Instructions to follow:
Extract every line between the one with "orange pawn: 6 -> 7" and the end of the entries, both included, word for word and free of pictures.

Items from a data source:

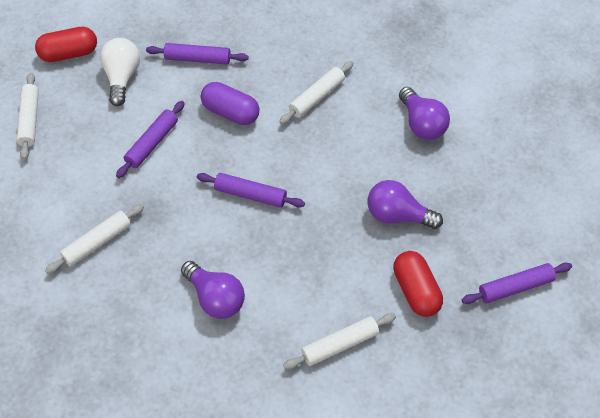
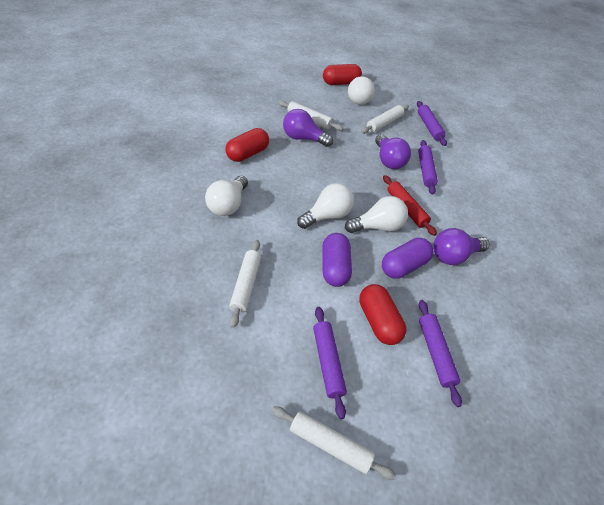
purple capsule: 1 -> 2
red capsule: 2 -> 3
red rolling pin: 0 -> 1
white light bulb: 1 -> 4

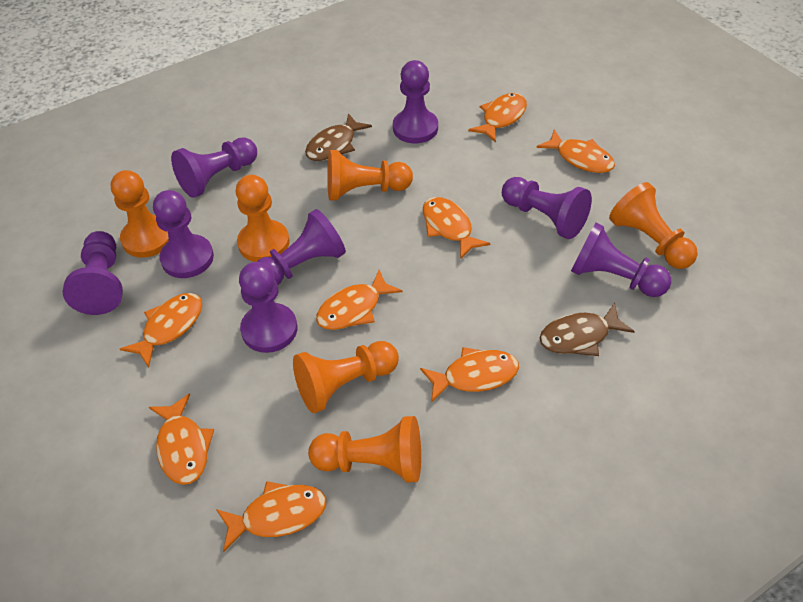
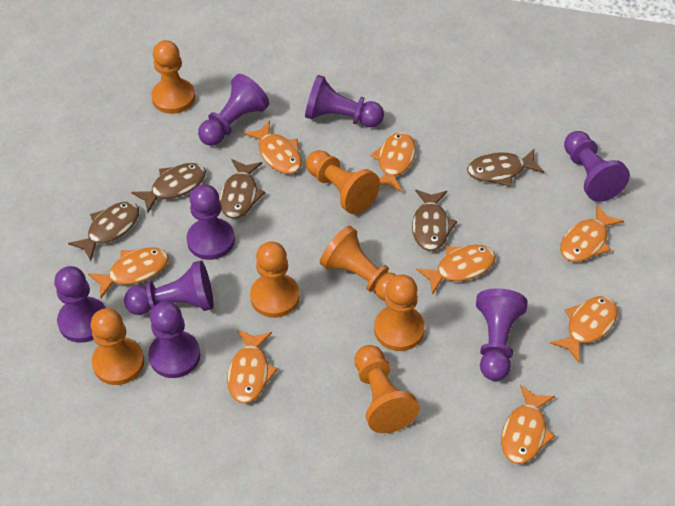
brown fish: 2 -> 5
orange pawn: 6 -> 7

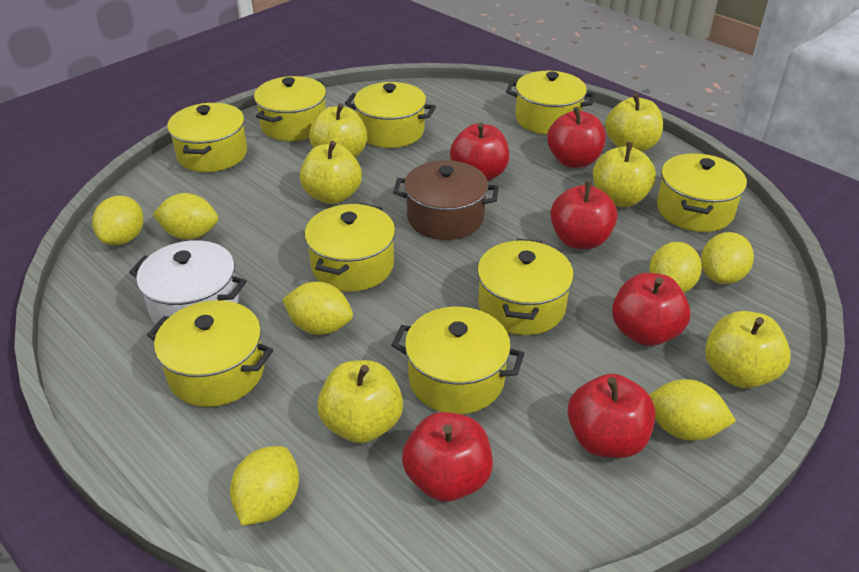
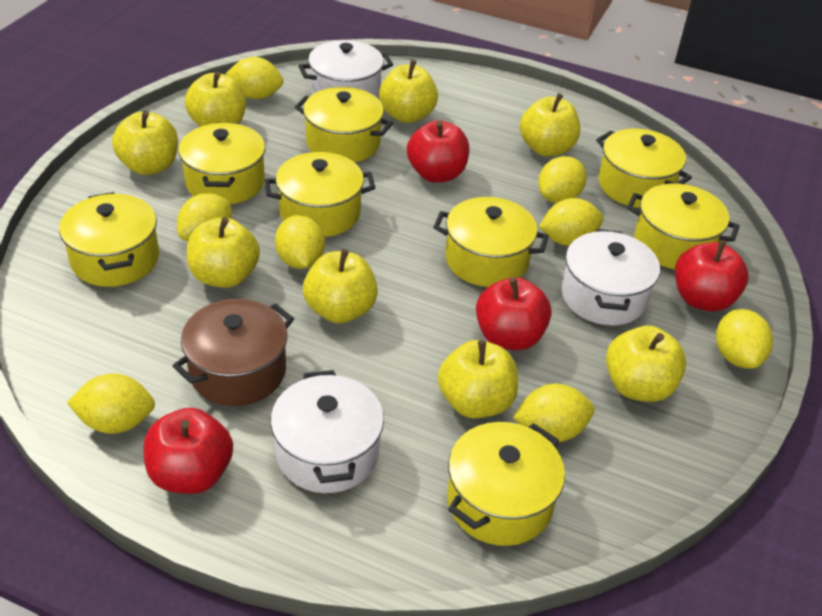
red apple: 6 -> 4
white pot: 1 -> 3
yellow apple: 6 -> 8
yellow lemon: 7 -> 8
yellow pot: 9 -> 8

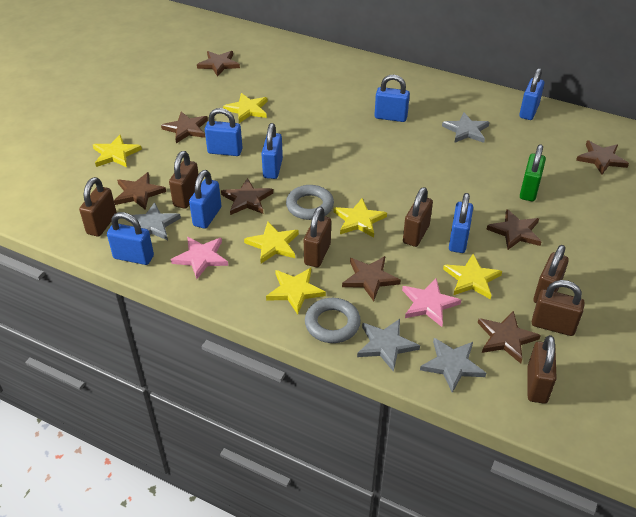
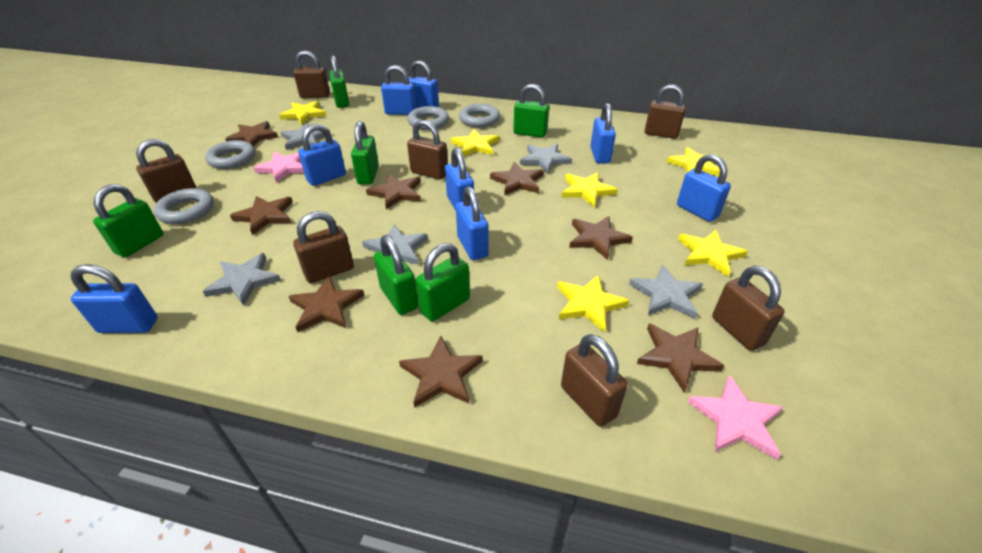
blue padlock: 7 -> 8
green padlock: 1 -> 6
grey ring: 2 -> 4
grey star: 4 -> 5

Answer to this exercise:
orange pawn: 6 -> 7

red apple: 6 -> 4
white pot: 1 -> 3
yellow apple: 6 -> 8
yellow lemon: 7 -> 8
yellow pot: 9 -> 8

blue padlock: 7 -> 8
green padlock: 1 -> 6
grey ring: 2 -> 4
grey star: 4 -> 5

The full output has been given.